◆ Given records ◆
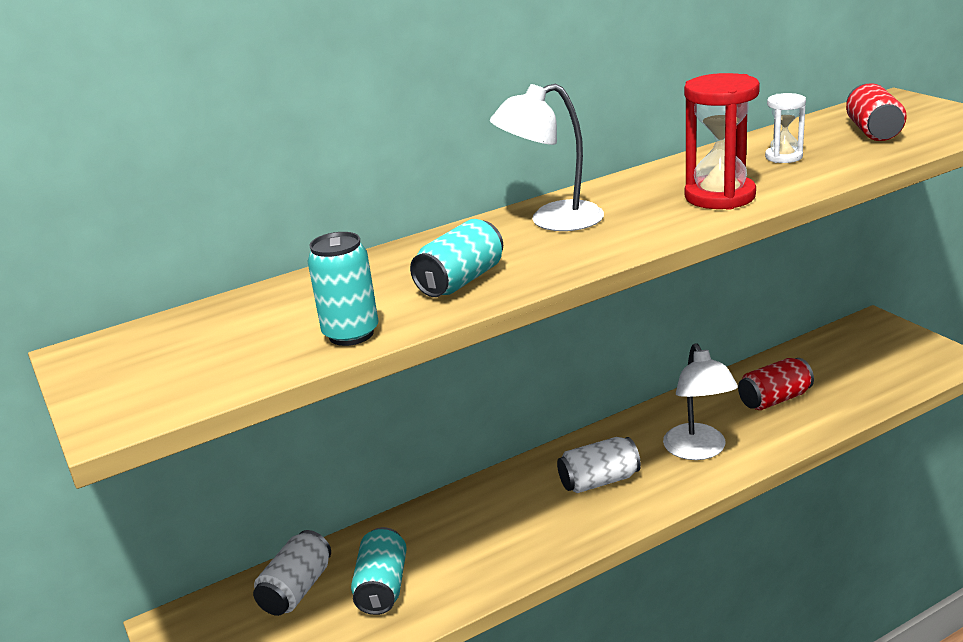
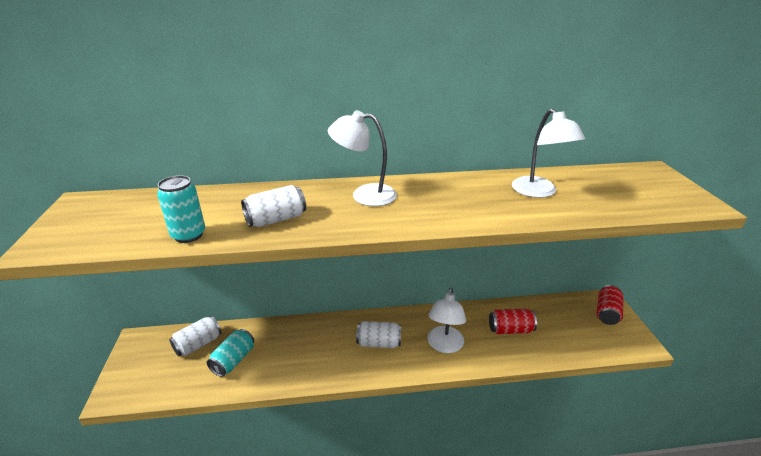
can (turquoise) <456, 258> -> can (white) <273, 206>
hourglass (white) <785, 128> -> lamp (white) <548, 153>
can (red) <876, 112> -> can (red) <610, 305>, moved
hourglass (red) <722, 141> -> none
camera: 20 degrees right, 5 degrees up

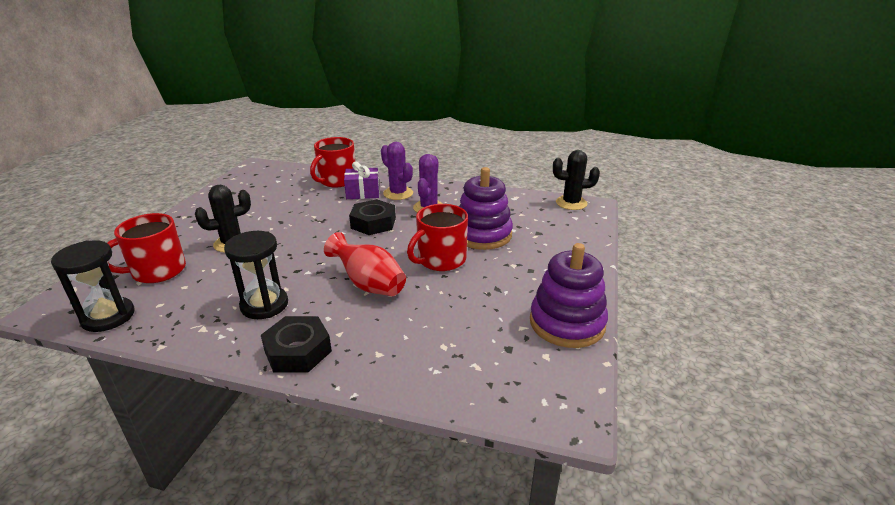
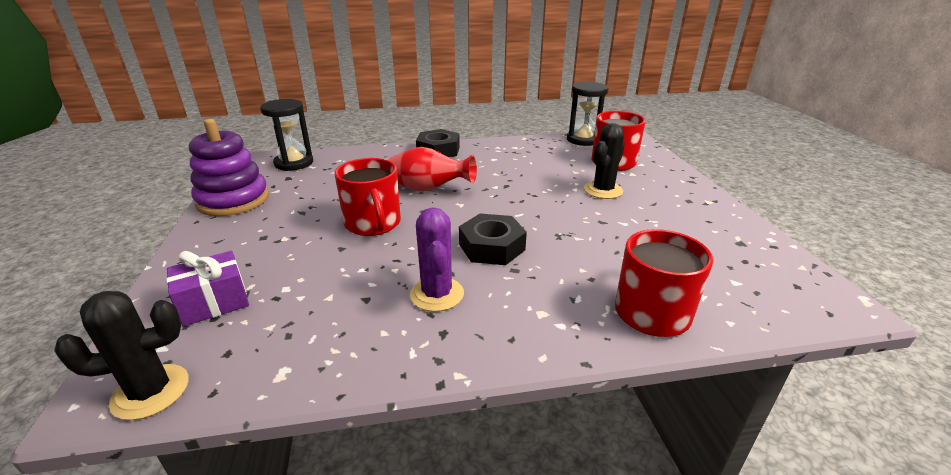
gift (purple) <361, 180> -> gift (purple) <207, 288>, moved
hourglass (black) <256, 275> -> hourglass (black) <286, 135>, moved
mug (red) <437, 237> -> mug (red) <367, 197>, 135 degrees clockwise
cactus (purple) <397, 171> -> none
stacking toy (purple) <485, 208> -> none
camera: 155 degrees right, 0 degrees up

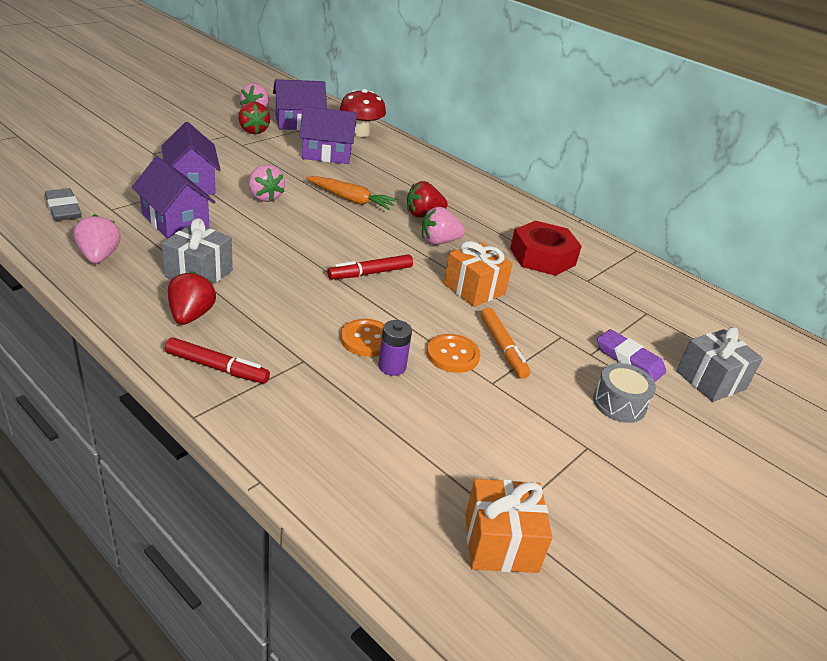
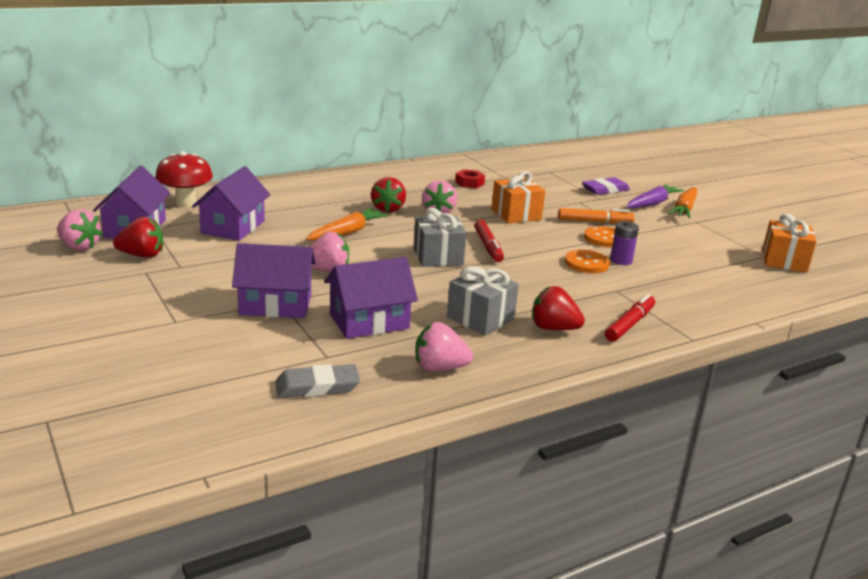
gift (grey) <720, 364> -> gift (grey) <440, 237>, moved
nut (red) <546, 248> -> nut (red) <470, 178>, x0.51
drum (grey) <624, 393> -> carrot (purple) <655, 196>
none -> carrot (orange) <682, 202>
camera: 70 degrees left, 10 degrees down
...
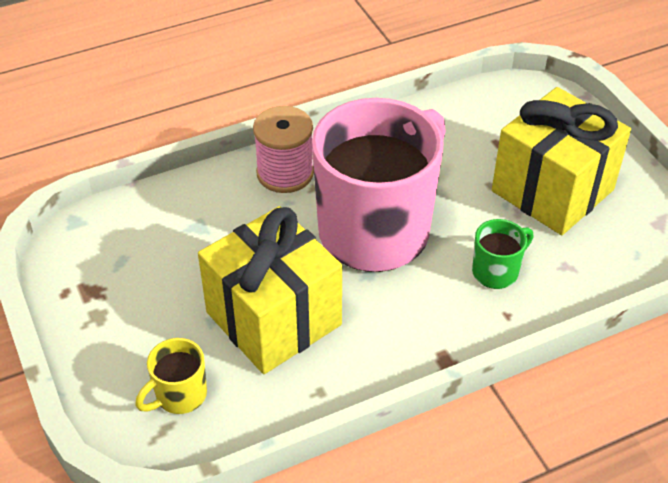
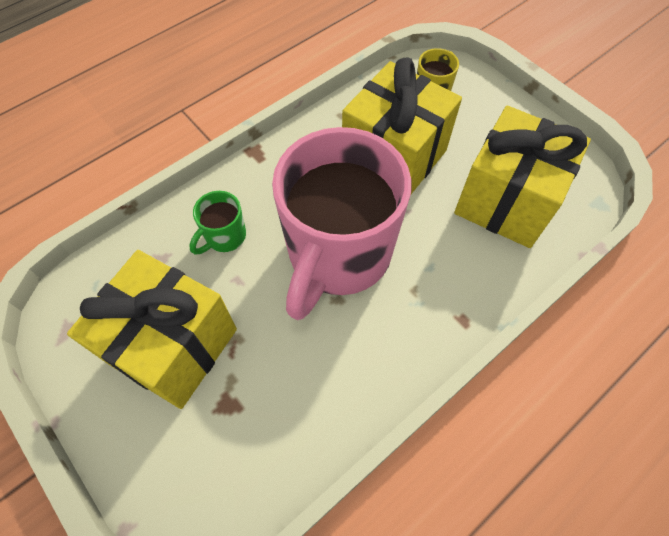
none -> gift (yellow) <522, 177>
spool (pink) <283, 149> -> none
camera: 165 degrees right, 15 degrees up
* * *
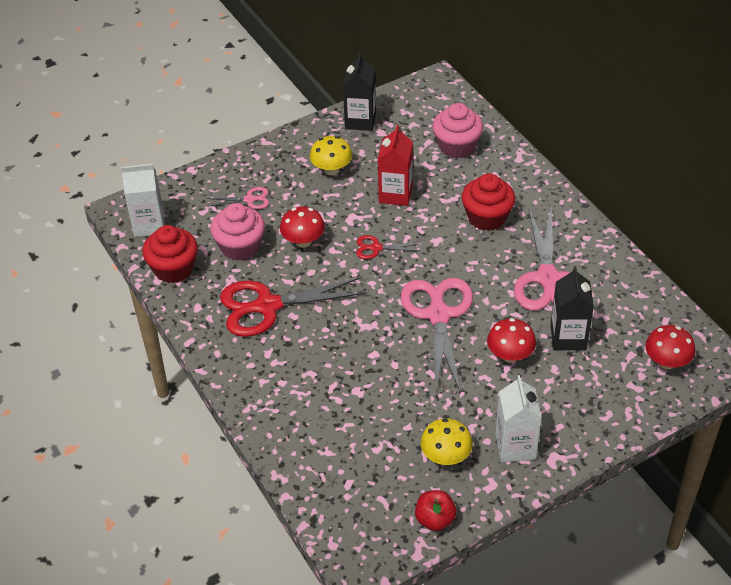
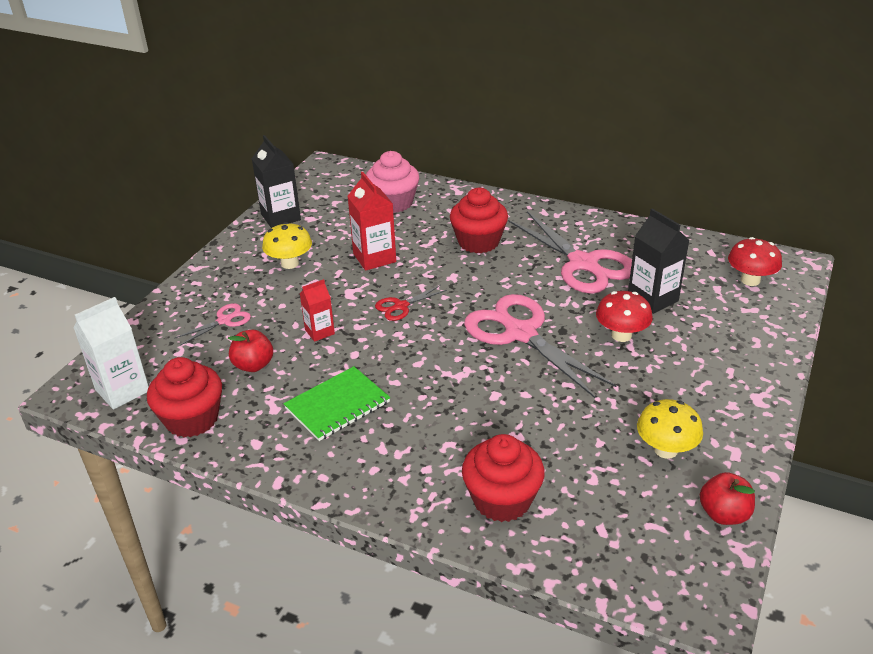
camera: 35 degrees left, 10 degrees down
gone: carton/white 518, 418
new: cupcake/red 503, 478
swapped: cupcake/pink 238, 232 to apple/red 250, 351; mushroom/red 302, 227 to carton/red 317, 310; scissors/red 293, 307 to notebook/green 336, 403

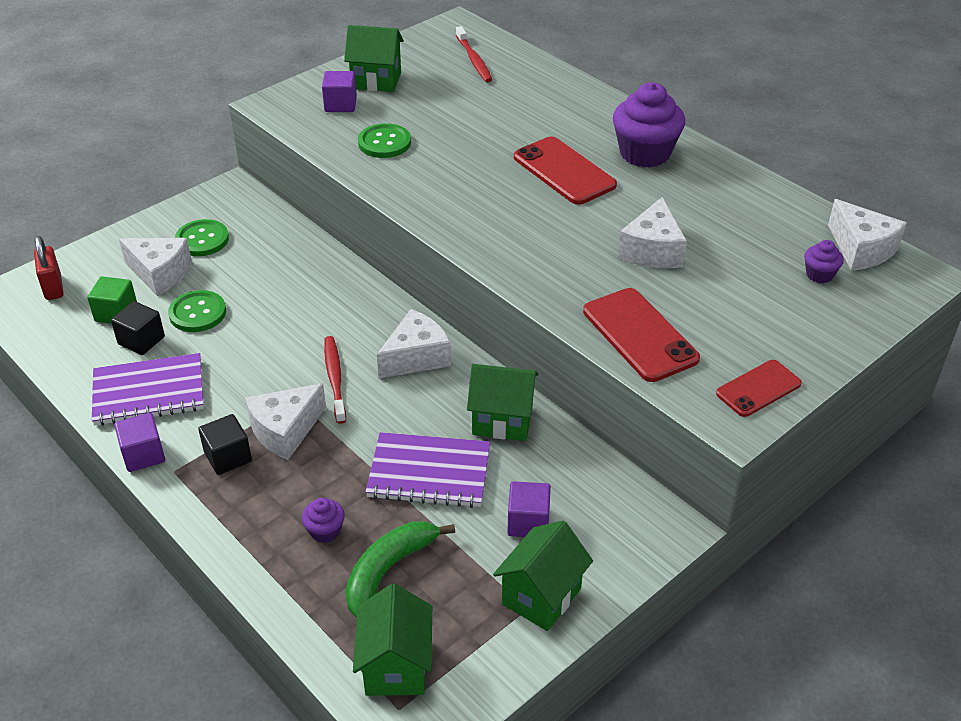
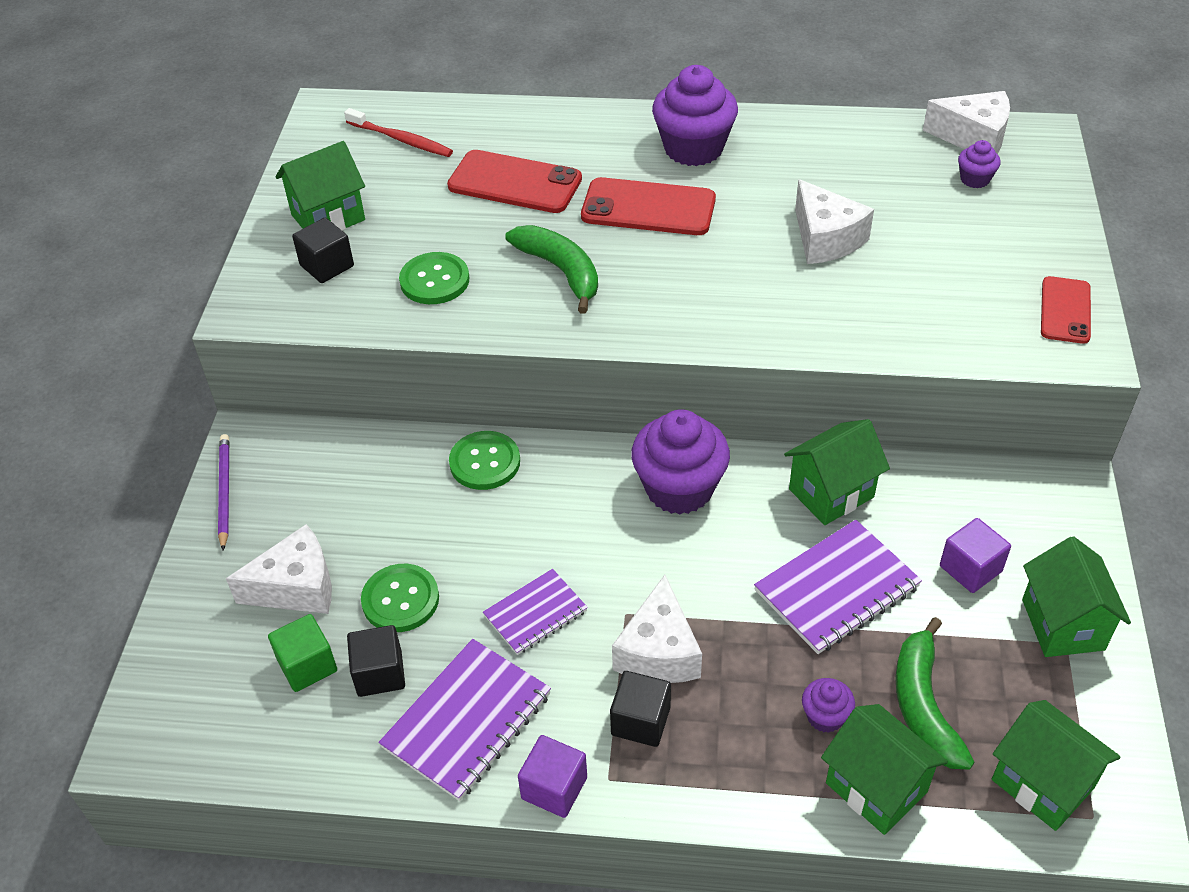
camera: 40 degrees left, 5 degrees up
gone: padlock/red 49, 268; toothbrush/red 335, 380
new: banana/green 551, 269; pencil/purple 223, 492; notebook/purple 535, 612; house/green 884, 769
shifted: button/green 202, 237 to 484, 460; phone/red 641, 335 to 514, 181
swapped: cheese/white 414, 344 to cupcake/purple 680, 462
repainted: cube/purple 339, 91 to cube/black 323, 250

◆ What to work on ◆
Of the lines above, output exactly those from the line bearing "camera: 35 degrees left, 10 degrees down" through the line bearing "new: cupcake/red 503, 478", inclusive.

◆ Solution to this exercise ◆
camera: 35 degrees left, 10 degrees down
gone: carton/white 518, 418
new: cupcake/red 503, 478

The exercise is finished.